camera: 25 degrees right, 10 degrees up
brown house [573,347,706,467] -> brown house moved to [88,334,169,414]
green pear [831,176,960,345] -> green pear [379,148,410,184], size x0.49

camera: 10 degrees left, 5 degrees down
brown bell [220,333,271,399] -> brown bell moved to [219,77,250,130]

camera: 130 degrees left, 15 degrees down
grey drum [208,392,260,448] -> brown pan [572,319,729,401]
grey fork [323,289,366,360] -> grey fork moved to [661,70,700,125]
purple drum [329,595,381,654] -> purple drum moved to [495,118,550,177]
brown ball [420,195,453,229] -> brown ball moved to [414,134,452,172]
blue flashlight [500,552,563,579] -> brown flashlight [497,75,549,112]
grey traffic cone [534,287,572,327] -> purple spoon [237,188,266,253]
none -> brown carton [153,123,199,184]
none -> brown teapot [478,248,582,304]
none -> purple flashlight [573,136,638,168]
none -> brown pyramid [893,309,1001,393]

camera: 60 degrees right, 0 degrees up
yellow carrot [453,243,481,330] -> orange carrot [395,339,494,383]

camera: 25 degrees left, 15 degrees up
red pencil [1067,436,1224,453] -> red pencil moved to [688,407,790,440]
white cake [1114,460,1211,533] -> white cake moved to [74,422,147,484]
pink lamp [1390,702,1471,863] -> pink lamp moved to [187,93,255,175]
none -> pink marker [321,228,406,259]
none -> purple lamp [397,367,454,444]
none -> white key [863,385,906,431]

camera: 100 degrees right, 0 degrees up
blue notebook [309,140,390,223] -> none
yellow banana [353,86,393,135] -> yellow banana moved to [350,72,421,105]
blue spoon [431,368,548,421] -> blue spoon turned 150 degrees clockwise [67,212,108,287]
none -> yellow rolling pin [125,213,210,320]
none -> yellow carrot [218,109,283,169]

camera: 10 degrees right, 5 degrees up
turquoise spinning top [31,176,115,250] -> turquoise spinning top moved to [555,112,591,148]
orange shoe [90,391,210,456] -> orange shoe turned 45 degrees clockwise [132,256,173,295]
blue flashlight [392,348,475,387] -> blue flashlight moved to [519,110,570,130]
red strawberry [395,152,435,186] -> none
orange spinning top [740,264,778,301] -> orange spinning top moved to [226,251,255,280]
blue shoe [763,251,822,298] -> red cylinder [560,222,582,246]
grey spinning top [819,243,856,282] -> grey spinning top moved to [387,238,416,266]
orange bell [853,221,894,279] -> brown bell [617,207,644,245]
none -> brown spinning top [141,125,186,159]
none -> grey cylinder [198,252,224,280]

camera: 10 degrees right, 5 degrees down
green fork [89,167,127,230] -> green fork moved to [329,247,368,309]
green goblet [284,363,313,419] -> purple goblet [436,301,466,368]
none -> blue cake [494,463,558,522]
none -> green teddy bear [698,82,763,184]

### Task brief
Where in the records above does the word "fork" appear? Copy each line that holds it.

### Result
grey fork [323,289,366,360] -> grey fork moved to [661,70,700,125]
green fork [89,167,127,230] -> green fork moved to [329,247,368,309]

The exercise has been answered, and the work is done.